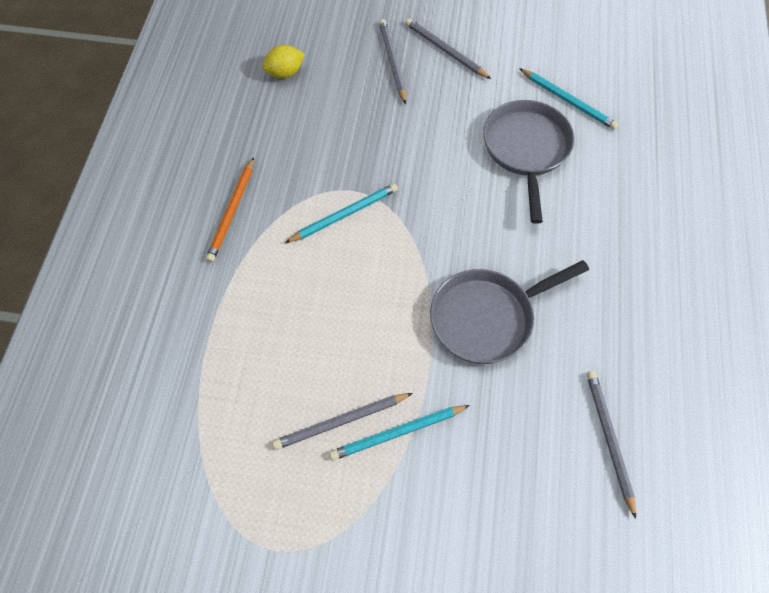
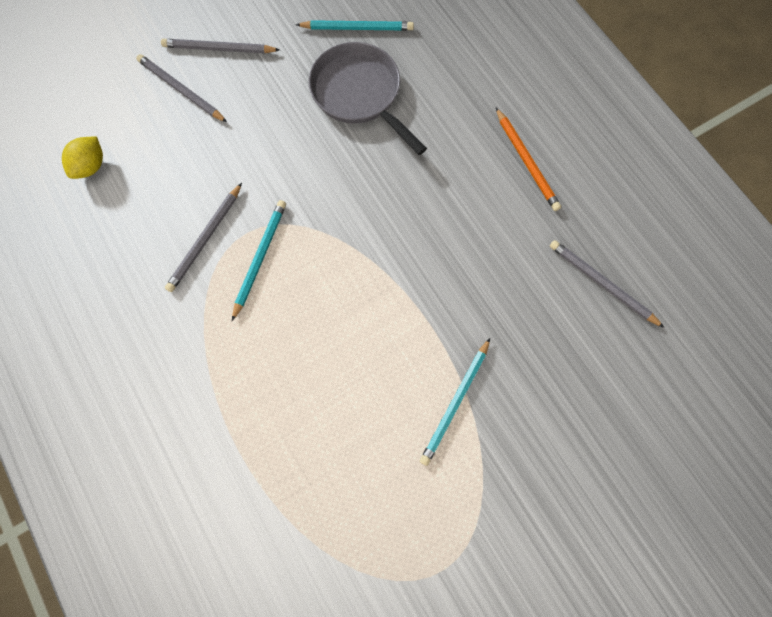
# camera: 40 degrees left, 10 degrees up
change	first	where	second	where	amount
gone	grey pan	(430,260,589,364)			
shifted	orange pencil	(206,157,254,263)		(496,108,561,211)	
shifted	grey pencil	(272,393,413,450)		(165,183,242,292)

——

-- What is required --
Each line that contains the string "pencil" counts once; report how many such lines the entries have, giving only the number.

-- Response area --
2